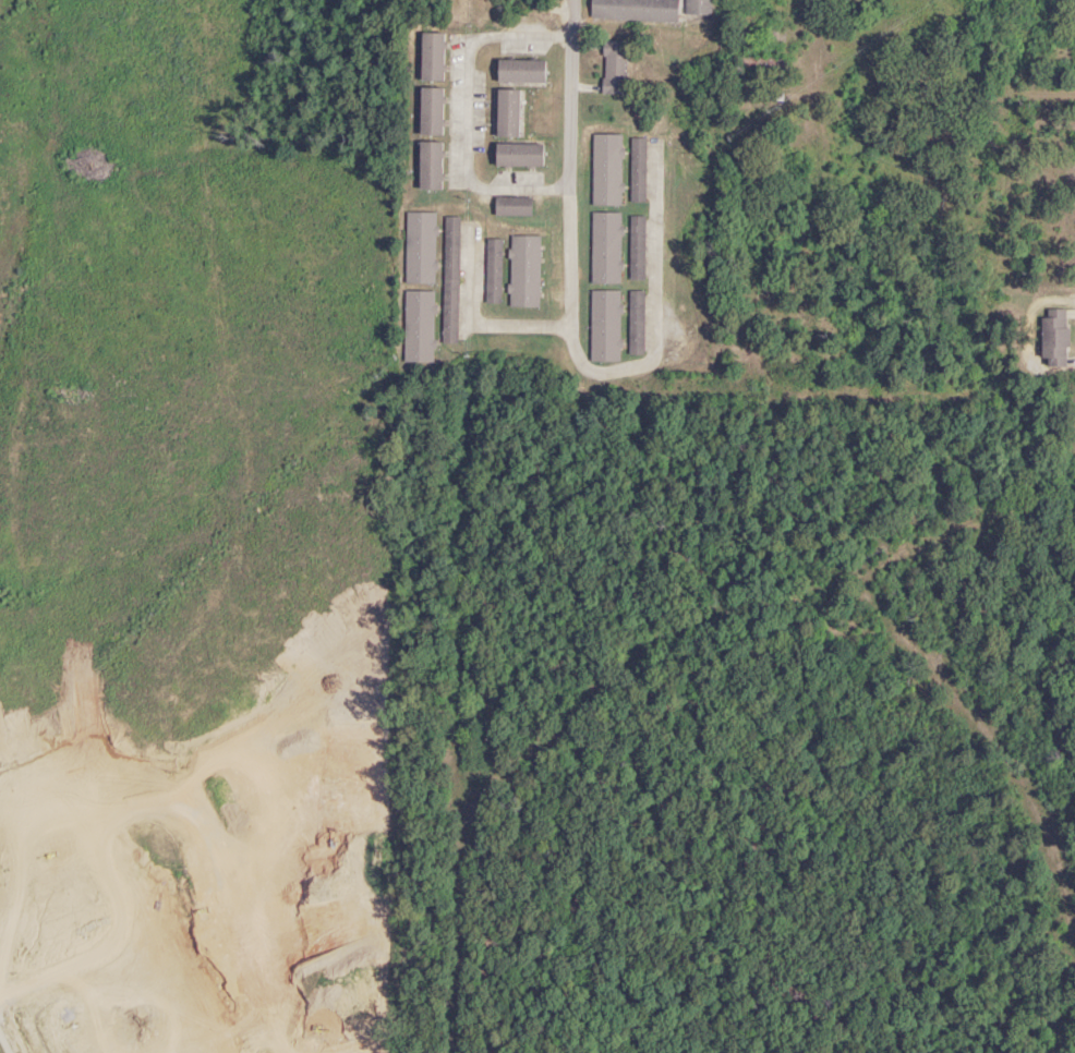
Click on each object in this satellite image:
building: (698, 7)
building: (634, 10)
road: (577, 20)
road: (468, 55)
building: (431, 56)
building: (614, 67)
building: (520, 71)
road: (815, 73)
building: (430, 111)
building: (507, 114)
building: (518, 156)
building: (429, 165)
building: (606, 170)
building: (637, 170)
building: (512, 206)
building: (636, 247)
building: (419, 248)
building: (605, 248)
building: (450, 271)
building: (492, 271)
building: (523, 271)
building: (636, 324)
road: (475, 325)
building: (604, 326)
building: (418, 327)
building: (1053, 337)
road: (574, 350)

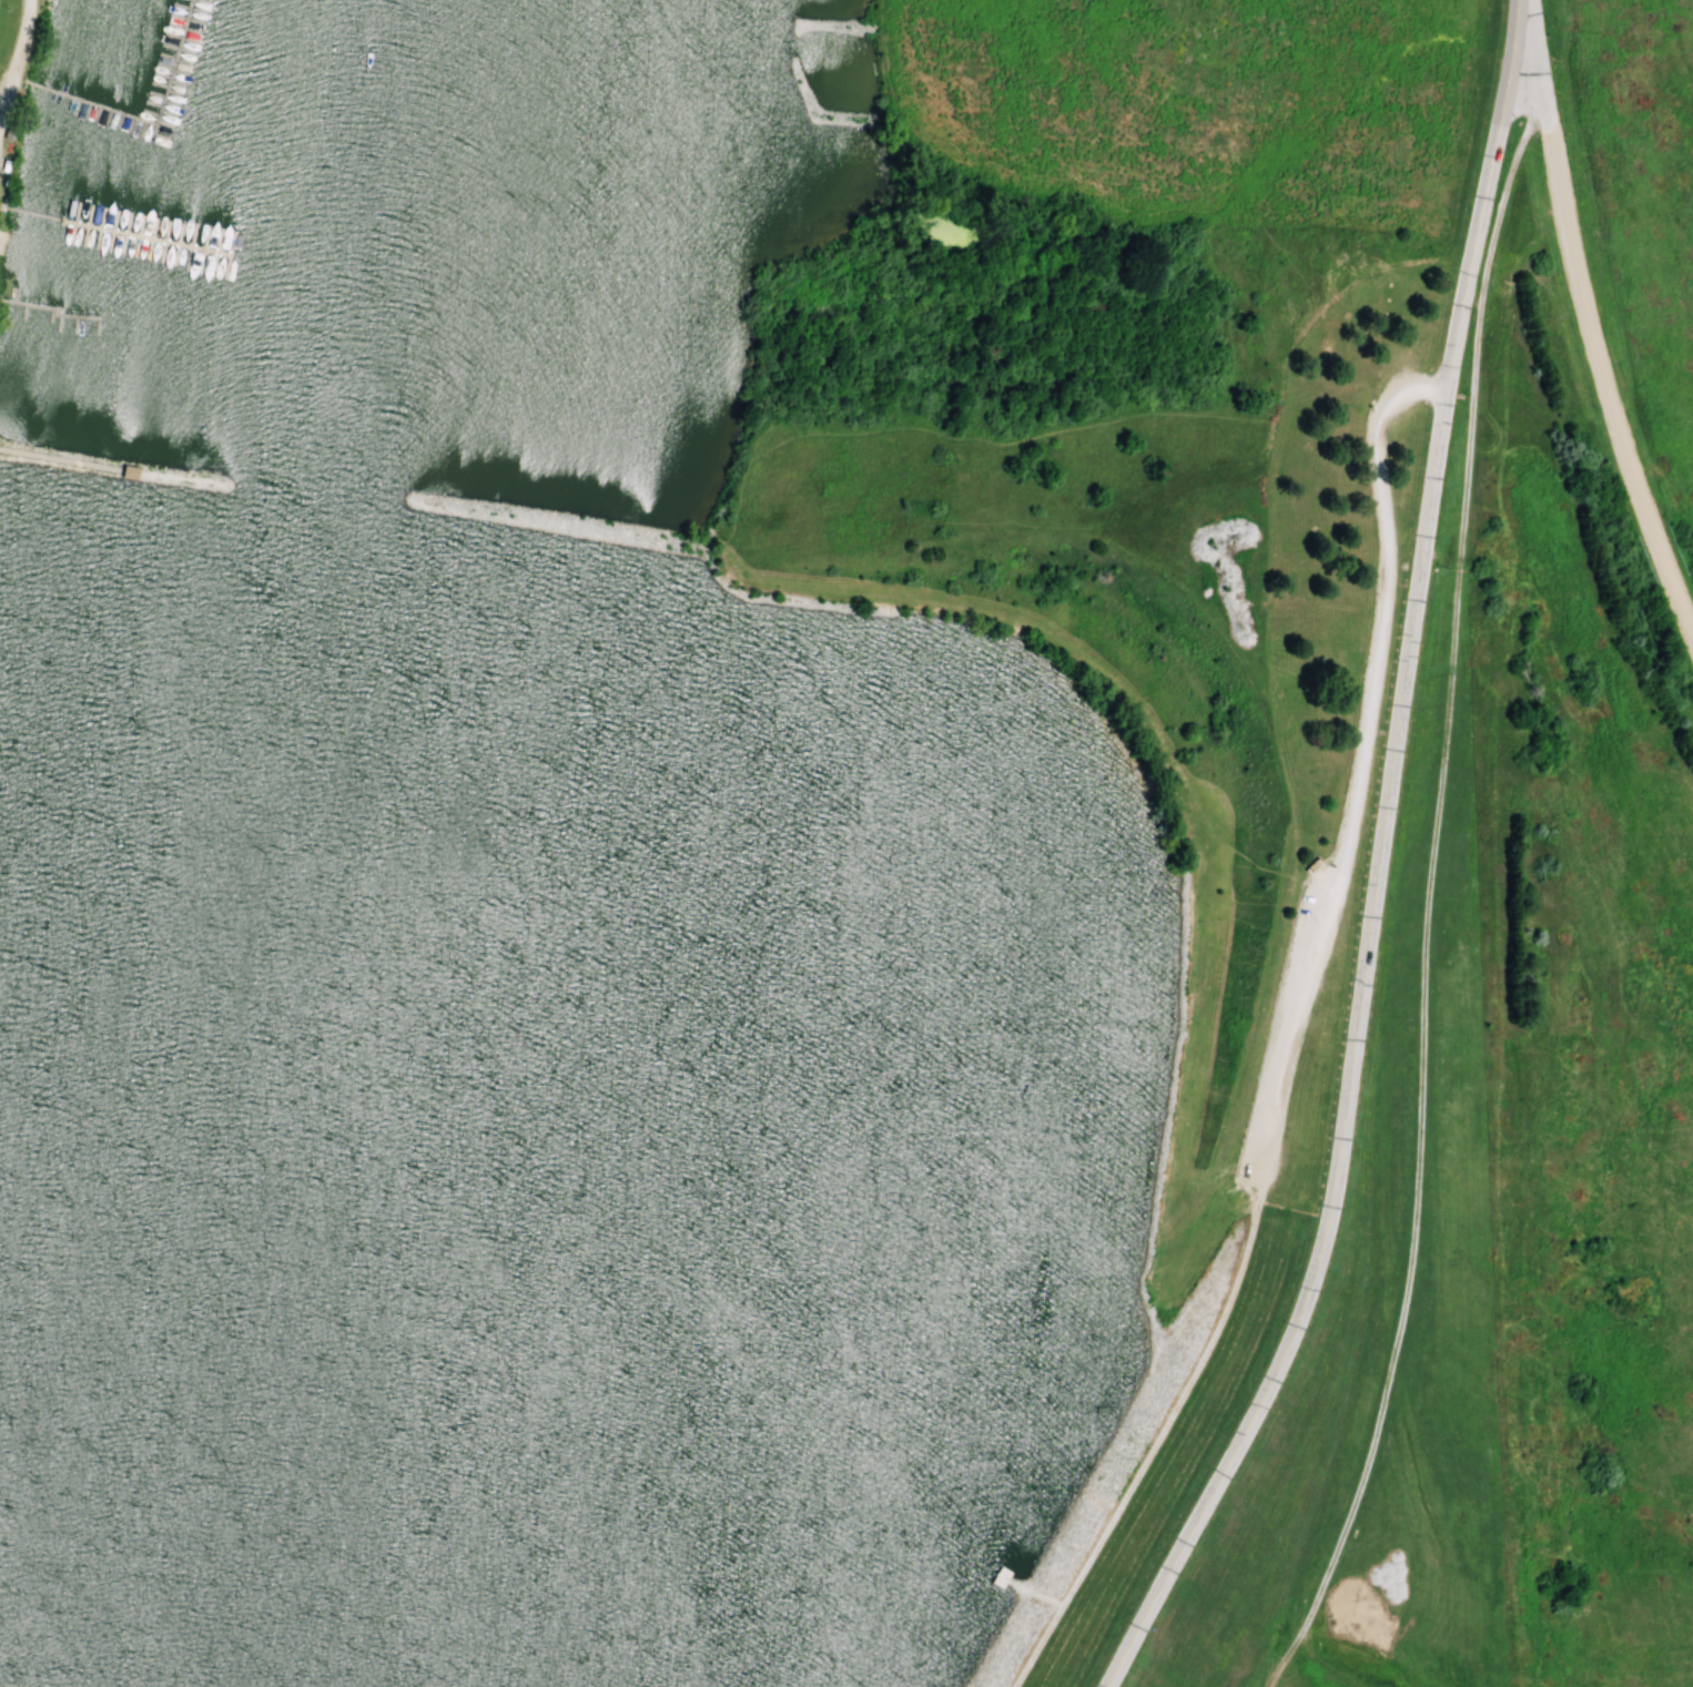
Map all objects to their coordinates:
road: (12, 47)
road: (1589, 318)
park: (685, 807)
road: (1375, 862)
road: (1290, 1043)
river: (581, 1626)
river: (1089, 1626)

= = = = =

Without including any picture, repeat the data exactly.

- **Task result**
Click on each object in this satellite image:
building: (698, 7)
building: (634, 10)
road: (577, 20)
road: (468, 55)
building: (431, 56)
building: (614, 67)
building: (520, 71)
road: (815, 73)
building: (430, 111)
building: (507, 114)
building: (518, 156)
building: (429, 165)
building: (606, 170)
building: (637, 170)
building: (512, 206)
building: (636, 247)
building: (419, 248)
building: (605, 248)
building: (450, 271)
building: (492, 271)
building: (523, 271)
building: (636, 324)
road: (475, 325)
building: (604, 326)
building: (418, 327)
building: (1053, 337)
road: (574, 350)

Map all objects to their coordinates:
road: (12, 47)
road: (1589, 318)
park: (685, 807)
road: (1375, 862)
road: (1290, 1043)
river: (581, 1626)
river: (1089, 1626)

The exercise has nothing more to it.